▸ REQUIRED WORK
Please report each line of the data below that contains "purple".

▸ SUPPLIED ENTRIES
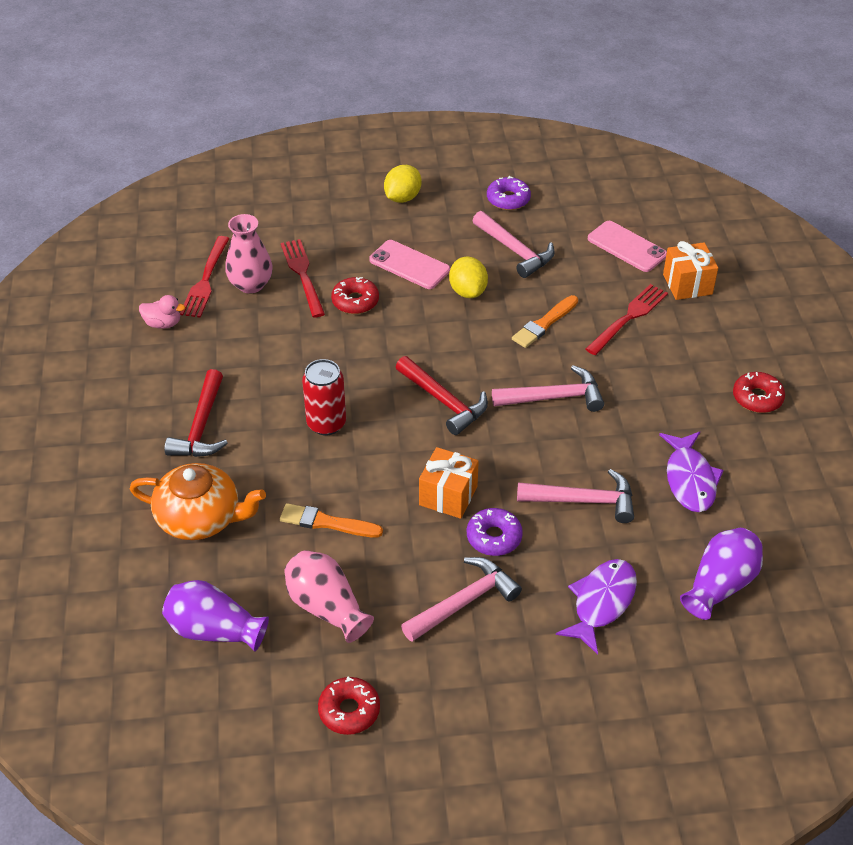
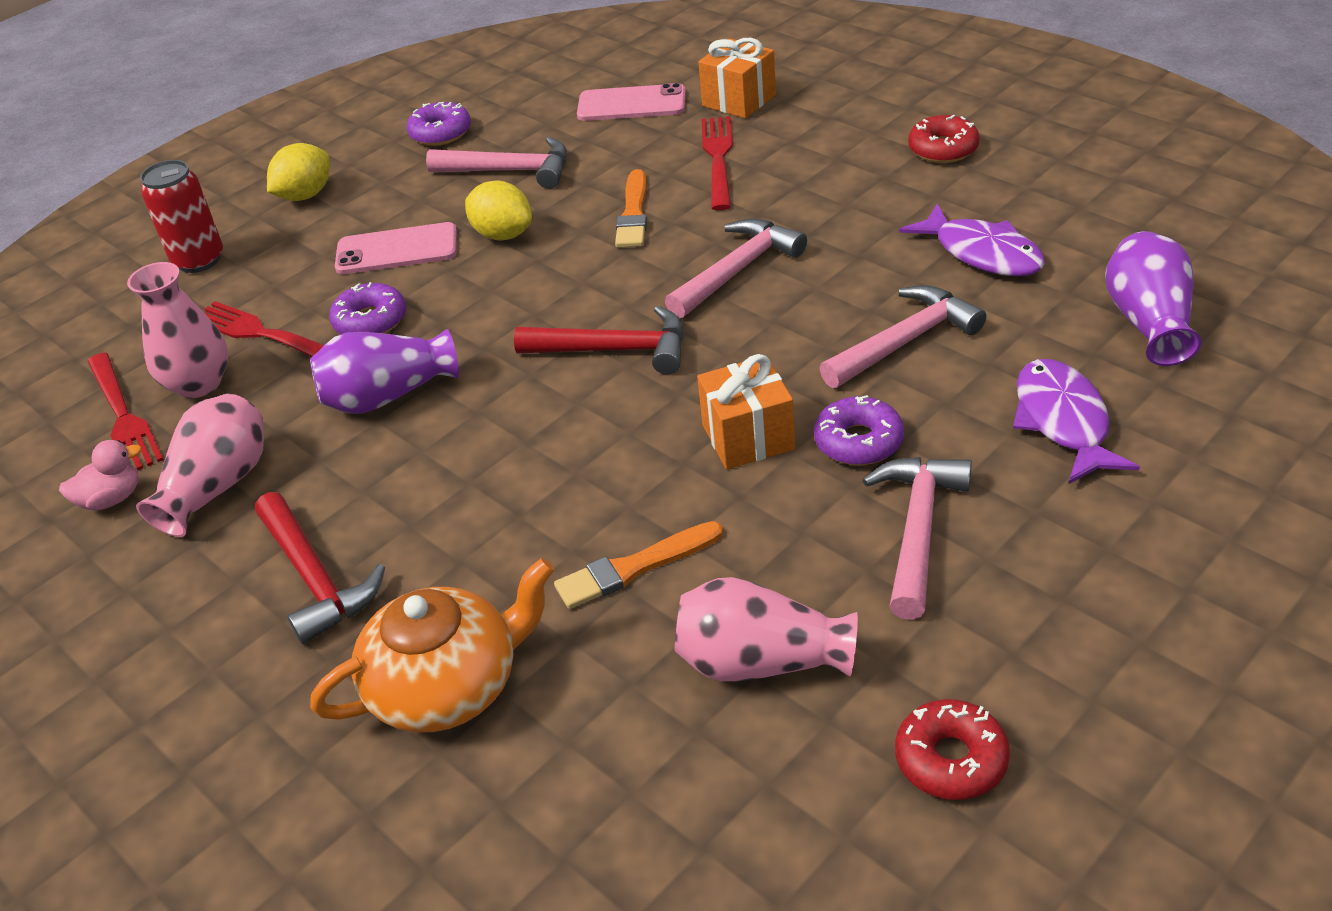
camera: 35 degrees left, 5 degrees down
(208, 349) = (218, 486): none -> pink vase
(214, 630) = (642, 809): purple vase -> purple vase (387, 396)
(326, 423) = (493, 463): red can -> red can (199, 260)
(355, 301) = (370, 321): red donut -> purple donut
(402, 198) = (305, 195): yellow lemon -> yellow lemon turned 45 degrees clockwise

▸ WRITTEN ANSWER
(214, 630) = (642, 809): purple vase -> purple vase (387, 396)
(355, 301) = (370, 321): red donut -> purple donut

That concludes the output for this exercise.